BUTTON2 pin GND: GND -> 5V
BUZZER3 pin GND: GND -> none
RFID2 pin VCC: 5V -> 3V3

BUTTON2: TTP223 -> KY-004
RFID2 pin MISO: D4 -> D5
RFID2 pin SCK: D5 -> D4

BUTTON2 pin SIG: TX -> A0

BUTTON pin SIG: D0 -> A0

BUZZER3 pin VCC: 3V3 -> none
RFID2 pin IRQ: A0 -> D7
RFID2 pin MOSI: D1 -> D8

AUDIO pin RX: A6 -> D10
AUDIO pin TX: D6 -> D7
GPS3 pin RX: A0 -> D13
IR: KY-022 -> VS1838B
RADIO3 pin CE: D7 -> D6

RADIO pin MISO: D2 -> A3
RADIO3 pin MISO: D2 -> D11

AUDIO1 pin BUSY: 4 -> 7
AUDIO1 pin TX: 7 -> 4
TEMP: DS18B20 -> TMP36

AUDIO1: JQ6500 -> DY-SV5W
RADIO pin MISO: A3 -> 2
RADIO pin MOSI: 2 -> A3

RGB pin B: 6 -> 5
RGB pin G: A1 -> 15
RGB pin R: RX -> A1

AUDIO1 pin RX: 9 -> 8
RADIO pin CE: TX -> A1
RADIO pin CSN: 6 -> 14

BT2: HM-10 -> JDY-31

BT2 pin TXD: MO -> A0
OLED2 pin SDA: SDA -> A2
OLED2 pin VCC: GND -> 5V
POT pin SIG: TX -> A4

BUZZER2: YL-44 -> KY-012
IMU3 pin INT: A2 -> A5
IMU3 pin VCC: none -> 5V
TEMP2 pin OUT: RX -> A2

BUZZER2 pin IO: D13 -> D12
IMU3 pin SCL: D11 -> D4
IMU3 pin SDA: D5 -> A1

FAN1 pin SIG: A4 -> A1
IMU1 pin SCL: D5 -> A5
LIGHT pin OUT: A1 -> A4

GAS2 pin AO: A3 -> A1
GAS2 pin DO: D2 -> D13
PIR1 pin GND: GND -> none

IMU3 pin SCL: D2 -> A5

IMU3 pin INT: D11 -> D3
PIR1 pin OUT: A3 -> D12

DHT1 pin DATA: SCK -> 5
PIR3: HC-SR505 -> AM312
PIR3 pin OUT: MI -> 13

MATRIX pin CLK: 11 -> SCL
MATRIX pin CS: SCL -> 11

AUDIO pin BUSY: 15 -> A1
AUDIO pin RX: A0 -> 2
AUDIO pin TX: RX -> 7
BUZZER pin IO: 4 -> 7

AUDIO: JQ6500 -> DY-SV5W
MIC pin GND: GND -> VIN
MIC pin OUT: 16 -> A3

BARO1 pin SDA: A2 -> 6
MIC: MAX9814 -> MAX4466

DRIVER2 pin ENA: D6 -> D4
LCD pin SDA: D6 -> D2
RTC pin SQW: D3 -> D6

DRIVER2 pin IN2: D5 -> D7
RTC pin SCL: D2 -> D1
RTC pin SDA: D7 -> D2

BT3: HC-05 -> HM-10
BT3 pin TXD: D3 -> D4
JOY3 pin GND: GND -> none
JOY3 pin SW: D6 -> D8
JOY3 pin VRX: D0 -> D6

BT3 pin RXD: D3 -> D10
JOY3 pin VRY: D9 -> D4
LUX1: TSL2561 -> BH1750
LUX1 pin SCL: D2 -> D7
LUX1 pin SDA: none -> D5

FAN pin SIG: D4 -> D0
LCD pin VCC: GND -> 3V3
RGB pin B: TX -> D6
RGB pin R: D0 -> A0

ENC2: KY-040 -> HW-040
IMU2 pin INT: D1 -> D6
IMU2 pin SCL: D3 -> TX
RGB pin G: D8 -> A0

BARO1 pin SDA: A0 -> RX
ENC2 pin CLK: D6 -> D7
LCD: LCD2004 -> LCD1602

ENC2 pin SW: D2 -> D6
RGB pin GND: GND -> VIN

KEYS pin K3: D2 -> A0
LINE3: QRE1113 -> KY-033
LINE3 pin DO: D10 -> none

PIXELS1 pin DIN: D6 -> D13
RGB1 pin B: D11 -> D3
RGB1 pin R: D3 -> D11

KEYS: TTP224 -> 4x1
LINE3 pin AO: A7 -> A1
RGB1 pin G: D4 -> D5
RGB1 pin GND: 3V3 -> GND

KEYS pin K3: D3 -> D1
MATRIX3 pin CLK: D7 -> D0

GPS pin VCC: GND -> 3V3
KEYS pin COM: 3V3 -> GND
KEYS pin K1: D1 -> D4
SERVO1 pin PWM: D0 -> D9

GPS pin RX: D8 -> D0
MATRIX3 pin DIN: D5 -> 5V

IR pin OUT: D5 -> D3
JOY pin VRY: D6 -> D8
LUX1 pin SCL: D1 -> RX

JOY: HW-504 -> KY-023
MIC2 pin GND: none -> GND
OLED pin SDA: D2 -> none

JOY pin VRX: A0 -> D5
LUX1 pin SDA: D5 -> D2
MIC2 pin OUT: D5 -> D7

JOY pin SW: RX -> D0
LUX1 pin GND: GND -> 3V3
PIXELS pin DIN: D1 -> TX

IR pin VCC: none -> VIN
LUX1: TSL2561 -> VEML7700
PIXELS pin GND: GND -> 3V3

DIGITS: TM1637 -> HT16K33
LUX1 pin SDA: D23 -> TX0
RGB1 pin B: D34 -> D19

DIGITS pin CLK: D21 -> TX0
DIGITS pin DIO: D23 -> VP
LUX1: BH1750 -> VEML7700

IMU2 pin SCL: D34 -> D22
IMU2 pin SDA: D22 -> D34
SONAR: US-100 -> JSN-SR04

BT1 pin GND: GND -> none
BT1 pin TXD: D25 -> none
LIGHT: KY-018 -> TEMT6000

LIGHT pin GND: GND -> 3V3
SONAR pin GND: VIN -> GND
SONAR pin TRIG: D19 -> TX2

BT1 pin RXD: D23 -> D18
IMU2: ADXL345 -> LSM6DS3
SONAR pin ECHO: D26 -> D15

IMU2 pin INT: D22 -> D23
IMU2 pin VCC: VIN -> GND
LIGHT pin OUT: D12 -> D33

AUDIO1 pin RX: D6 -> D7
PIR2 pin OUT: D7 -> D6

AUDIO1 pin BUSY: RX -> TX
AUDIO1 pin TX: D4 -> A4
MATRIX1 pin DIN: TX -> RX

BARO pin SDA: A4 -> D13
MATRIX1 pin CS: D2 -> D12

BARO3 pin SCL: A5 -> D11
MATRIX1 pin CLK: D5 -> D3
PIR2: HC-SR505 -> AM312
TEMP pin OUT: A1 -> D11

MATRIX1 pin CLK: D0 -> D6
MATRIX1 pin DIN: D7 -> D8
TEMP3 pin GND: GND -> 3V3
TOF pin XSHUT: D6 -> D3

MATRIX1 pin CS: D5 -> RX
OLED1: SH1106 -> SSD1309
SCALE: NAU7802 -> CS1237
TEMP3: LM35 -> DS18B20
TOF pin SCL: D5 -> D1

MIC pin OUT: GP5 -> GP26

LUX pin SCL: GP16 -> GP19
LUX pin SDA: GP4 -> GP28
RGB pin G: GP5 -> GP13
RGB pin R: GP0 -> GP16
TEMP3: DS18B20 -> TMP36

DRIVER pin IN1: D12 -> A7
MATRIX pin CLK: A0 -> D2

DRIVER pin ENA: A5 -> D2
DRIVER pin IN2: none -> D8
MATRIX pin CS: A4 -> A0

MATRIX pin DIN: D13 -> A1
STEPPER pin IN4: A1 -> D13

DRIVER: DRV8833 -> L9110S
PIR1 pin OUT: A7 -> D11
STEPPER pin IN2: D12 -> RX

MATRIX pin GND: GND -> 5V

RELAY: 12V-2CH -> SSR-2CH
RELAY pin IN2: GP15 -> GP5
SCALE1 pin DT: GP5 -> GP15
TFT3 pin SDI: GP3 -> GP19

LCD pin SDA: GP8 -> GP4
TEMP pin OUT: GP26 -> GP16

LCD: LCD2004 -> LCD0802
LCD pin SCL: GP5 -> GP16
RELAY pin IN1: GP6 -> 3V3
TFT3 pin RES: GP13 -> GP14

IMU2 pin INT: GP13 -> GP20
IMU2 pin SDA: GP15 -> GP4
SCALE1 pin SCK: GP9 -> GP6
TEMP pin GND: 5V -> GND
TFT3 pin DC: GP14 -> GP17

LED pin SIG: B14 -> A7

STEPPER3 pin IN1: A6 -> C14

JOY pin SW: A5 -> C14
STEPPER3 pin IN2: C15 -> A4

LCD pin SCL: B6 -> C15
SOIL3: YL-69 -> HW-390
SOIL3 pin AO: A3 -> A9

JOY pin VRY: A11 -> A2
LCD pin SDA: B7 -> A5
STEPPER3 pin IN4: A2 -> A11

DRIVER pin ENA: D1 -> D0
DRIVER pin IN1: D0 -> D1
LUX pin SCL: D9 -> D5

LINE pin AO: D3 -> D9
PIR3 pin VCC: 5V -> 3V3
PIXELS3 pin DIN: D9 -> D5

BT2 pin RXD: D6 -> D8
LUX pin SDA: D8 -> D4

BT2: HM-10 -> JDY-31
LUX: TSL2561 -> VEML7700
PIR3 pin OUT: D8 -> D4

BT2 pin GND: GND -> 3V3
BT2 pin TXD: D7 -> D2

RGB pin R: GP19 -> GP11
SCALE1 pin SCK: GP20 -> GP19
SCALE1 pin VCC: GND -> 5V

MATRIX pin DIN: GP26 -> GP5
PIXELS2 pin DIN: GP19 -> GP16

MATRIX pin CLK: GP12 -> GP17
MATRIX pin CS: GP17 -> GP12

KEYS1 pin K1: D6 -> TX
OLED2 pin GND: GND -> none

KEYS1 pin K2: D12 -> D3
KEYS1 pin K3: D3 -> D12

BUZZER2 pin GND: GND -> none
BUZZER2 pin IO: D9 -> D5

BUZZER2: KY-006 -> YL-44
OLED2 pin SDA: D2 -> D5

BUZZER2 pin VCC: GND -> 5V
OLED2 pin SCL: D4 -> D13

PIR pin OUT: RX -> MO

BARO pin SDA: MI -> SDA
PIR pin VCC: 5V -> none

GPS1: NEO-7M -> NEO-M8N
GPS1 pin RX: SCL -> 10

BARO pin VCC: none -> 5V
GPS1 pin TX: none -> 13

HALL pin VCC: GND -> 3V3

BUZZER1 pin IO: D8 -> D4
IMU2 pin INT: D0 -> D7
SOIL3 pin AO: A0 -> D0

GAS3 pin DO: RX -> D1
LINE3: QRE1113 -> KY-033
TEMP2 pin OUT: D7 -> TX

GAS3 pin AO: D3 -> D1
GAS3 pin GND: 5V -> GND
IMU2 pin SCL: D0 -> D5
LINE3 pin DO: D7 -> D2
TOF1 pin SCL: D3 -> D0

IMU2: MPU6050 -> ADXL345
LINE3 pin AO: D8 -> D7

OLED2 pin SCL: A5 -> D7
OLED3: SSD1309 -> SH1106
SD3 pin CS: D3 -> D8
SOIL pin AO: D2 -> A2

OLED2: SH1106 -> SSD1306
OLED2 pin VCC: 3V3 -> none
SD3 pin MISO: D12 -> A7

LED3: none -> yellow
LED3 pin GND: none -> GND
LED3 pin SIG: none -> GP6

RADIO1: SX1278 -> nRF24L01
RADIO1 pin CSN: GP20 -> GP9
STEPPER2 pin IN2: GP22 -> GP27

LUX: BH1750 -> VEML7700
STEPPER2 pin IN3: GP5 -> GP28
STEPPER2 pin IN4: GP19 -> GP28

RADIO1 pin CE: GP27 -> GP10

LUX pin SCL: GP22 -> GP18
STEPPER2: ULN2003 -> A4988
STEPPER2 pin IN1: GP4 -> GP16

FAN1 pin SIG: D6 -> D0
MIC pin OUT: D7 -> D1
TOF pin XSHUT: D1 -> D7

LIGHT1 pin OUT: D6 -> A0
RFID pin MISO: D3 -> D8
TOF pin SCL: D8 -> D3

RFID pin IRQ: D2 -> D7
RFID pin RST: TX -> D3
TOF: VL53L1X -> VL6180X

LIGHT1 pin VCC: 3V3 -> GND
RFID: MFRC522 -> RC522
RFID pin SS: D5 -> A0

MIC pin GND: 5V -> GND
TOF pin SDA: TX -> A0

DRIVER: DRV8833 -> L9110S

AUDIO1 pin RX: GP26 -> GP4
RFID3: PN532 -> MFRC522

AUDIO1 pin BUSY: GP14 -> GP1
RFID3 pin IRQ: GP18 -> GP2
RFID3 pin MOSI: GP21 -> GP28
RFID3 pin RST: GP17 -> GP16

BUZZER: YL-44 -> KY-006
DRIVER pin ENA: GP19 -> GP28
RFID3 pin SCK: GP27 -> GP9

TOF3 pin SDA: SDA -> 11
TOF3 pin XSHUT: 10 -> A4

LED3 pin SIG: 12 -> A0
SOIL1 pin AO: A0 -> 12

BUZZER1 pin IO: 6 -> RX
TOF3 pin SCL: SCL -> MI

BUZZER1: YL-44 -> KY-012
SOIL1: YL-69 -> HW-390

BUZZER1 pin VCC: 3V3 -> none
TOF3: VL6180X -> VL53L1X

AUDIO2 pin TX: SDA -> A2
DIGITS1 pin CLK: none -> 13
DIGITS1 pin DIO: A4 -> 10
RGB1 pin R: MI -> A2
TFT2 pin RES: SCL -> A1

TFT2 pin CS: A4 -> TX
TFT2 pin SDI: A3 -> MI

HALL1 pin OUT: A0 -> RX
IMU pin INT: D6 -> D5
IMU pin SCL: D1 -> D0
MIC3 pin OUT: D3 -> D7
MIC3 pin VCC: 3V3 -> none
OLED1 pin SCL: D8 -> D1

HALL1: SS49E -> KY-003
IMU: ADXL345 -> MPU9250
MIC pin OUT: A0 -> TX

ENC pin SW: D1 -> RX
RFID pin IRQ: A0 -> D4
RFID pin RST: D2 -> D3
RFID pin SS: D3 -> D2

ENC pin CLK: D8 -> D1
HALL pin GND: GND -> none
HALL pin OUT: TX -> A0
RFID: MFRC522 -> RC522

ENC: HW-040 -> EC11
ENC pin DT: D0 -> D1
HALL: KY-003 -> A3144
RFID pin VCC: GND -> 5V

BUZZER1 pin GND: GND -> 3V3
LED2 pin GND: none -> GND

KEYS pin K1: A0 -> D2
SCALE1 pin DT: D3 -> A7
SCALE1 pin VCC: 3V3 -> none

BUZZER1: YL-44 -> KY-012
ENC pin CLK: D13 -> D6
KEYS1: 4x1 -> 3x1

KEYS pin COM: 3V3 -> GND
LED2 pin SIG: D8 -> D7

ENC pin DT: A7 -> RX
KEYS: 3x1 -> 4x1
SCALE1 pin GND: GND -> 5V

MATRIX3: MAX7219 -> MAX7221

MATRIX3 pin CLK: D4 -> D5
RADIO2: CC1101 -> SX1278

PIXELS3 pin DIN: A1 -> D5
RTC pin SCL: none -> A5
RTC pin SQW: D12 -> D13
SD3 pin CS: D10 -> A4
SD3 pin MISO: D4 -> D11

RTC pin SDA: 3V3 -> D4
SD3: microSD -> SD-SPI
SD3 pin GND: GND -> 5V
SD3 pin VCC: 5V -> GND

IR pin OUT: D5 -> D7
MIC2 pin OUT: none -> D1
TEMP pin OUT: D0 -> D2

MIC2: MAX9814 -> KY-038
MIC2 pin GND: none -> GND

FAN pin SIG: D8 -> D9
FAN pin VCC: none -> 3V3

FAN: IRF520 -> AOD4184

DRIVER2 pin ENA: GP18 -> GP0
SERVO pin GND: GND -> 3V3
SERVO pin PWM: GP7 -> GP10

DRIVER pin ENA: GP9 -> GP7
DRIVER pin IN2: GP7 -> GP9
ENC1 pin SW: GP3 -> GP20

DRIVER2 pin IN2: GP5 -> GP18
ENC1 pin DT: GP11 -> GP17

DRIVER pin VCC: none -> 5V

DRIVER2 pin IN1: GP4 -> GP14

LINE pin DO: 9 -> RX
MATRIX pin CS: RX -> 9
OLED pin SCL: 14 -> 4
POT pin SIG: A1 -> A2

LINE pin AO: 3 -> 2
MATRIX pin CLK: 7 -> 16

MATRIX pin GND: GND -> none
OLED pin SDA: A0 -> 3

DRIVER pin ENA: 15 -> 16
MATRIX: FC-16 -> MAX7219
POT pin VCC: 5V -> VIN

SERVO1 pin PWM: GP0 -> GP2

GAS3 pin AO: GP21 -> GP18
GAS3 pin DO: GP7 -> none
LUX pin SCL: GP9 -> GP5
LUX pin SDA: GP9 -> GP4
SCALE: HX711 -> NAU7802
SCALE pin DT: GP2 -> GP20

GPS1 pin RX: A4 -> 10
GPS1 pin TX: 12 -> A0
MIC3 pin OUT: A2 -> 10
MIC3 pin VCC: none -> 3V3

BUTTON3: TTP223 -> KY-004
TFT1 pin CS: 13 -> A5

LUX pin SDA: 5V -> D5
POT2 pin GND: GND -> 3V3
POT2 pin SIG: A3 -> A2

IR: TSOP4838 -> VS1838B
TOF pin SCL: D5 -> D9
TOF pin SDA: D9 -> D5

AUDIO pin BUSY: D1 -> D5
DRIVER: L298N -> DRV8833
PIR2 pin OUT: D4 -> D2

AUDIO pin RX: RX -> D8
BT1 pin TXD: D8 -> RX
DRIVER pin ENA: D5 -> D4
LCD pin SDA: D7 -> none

::::::

**PROBLEM:** Give only the lines from the one holding "IR pin OUT: D5 -> D7" through the one holding "MATRIX pin CS: RX -> 9", each restated exactly as it appears above.

**ANSWER FOR THE TASK:**
IR pin OUT: D5 -> D7
MIC2 pin OUT: none -> D1
TEMP pin OUT: D0 -> D2

MIC2: MAX9814 -> KY-038
MIC2 pin GND: none -> GND

FAN pin SIG: D8 -> D9
FAN pin VCC: none -> 3V3

FAN: IRF520 -> AOD4184

DRIVER2 pin ENA: GP18 -> GP0
SERVO pin GND: GND -> 3V3
SERVO pin PWM: GP7 -> GP10

DRIVER pin ENA: GP9 -> GP7
DRIVER pin IN2: GP7 -> GP9
ENC1 pin SW: GP3 -> GP20

DRIVER2 pin IN2: GP5 -> GP18
ENC1 pin DT: GP11 -> GP17

DRIVER pin VCC: none -> 5V

DRIVER2 pin IN1: GP4 -> GP14

LINE pin DO: 9 -> RX
MATRIX pin CS: RX -> 9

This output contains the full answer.